» How to complete this task
Of the entries below, restate word for word only the section that runs from the line with "camera: 175 degrees right, 15 degrees up" to the line with "(729, 388) = (304, 256): orange", counting both ends.

#### Data section ####

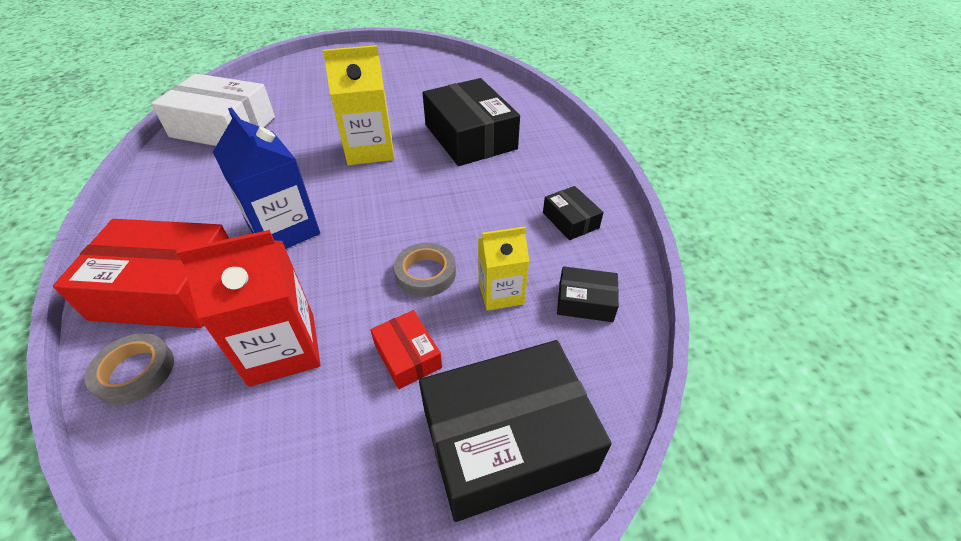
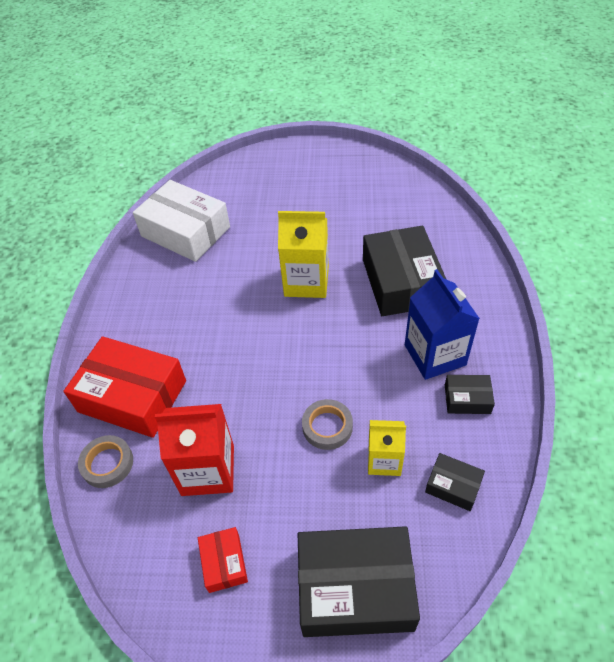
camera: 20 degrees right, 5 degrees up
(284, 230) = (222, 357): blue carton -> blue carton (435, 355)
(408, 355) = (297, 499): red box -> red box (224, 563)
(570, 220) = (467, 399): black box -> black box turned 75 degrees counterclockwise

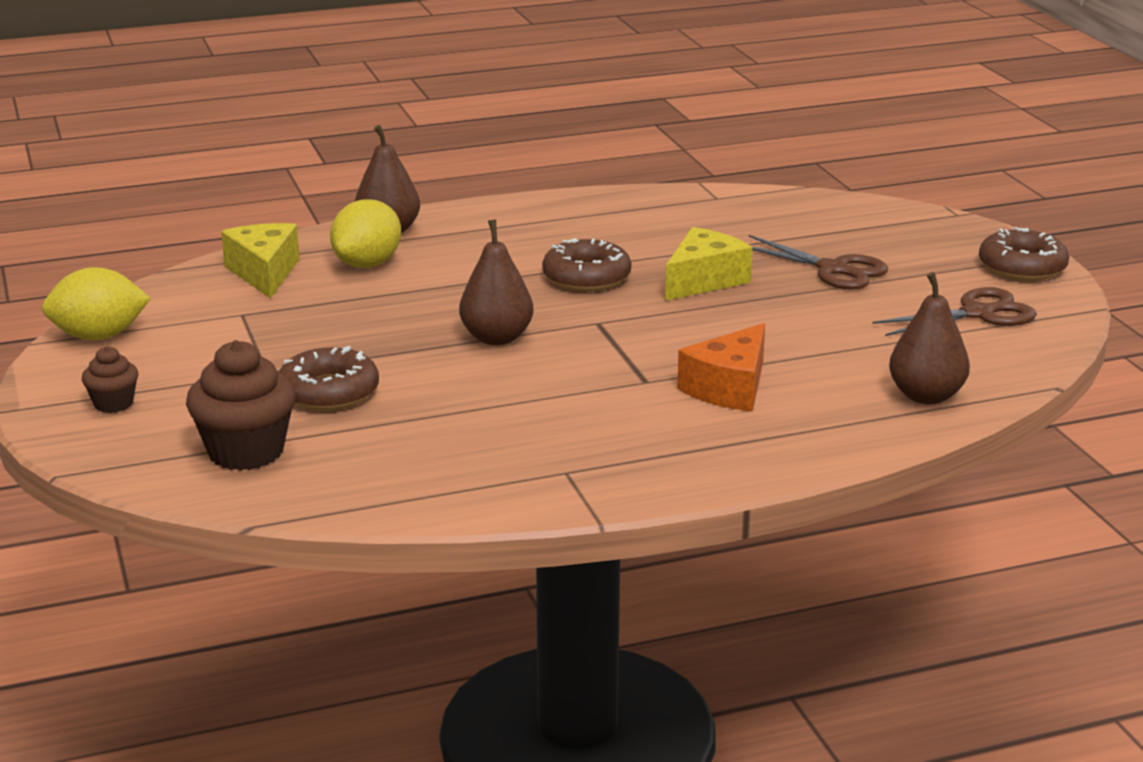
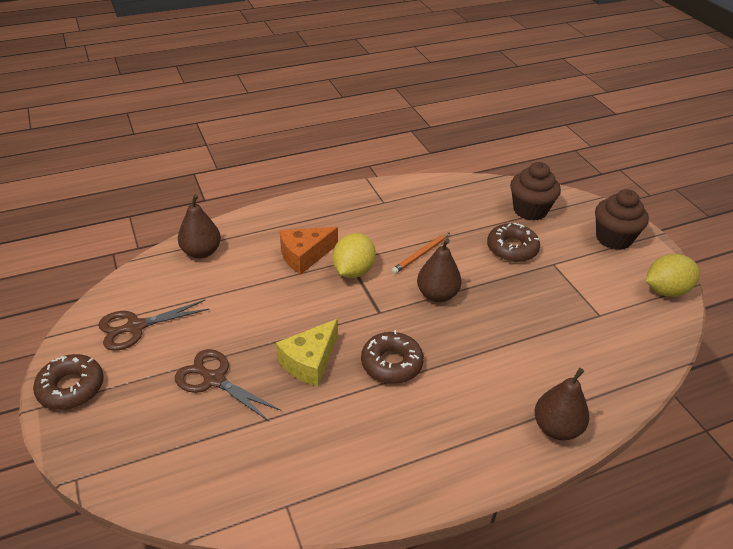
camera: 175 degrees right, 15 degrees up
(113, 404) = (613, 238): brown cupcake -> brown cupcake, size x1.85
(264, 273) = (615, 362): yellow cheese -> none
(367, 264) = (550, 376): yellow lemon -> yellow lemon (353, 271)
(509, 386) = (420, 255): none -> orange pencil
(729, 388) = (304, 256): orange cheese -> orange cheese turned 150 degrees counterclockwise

####
#### Data section ####

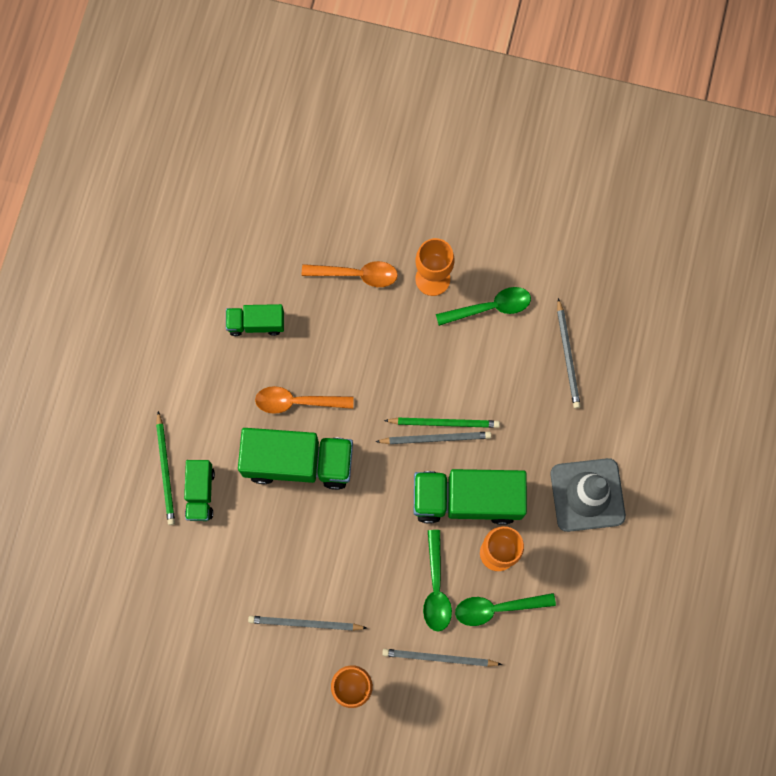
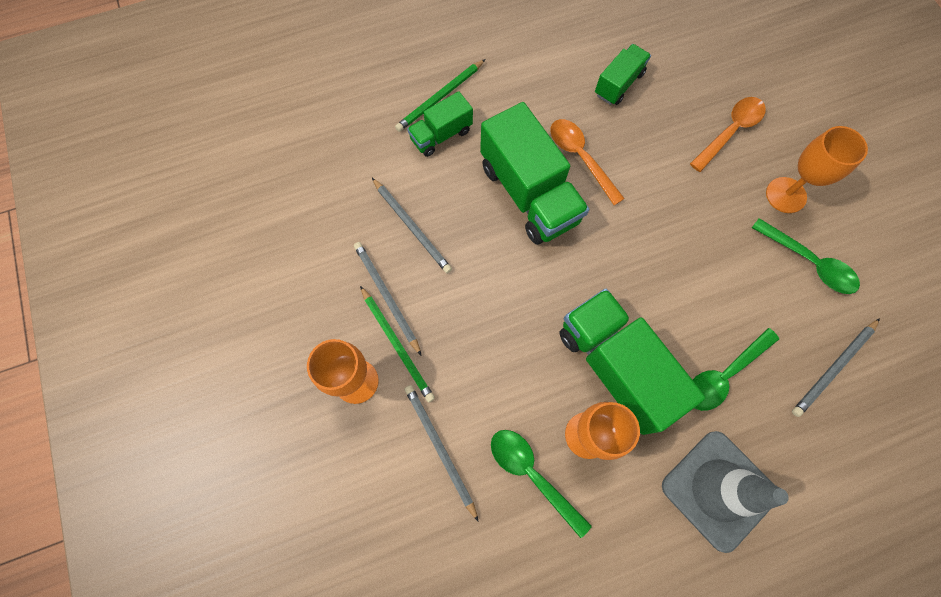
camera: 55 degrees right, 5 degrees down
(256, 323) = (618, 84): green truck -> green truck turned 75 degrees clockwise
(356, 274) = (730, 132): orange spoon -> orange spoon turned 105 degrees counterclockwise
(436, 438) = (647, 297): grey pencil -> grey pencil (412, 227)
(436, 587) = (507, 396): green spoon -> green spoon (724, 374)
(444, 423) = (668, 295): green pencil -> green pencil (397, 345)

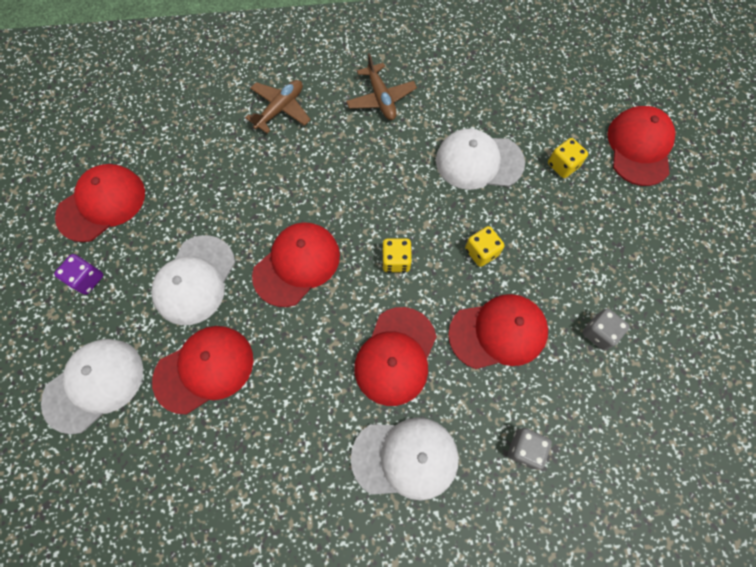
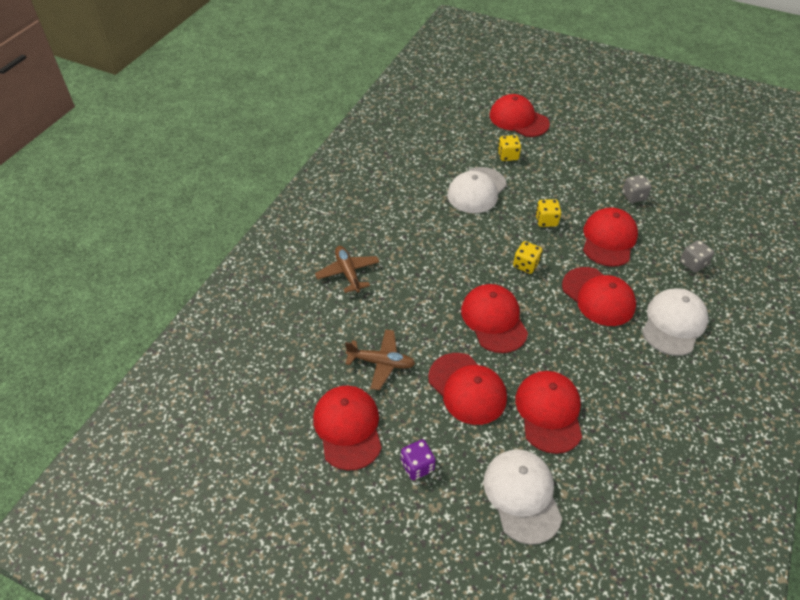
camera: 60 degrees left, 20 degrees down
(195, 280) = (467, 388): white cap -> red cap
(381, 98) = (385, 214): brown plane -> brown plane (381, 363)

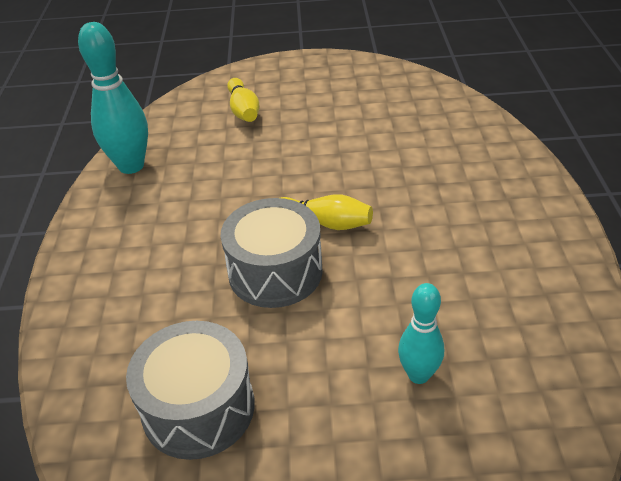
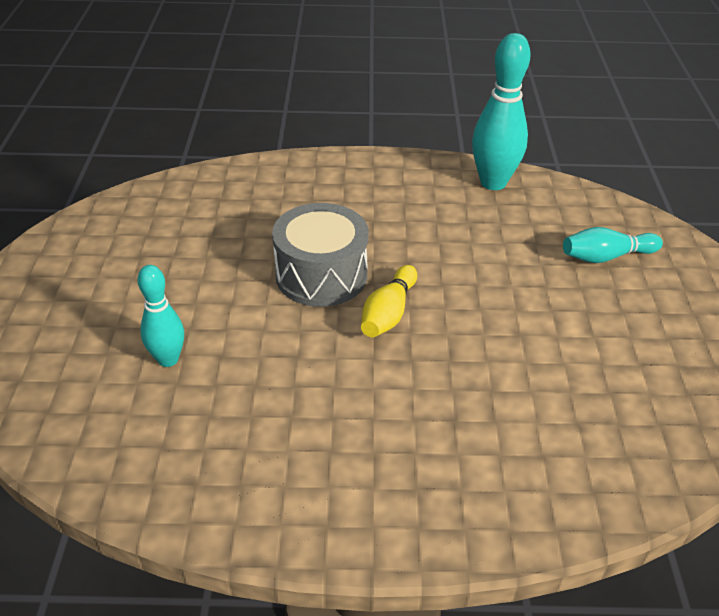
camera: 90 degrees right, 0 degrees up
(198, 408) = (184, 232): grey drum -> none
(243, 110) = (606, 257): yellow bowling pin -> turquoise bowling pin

####

» Task response
camera: 175 degrees right, 15 degrees up
(113, 404) = (613, 238): brown cupcake -> brown cupcake, size x1.85
(264, 273) = (615, 362): yellow cheese -> none
(367, 264) = (550, 376): yellow lemon -> yellow lemon (353, 271)
(509, 386) = (420, 255): none -> orange pencil
(729, 388) = (304, 256): orange cheese -> orange cheese turned 150 degrees counterclockwise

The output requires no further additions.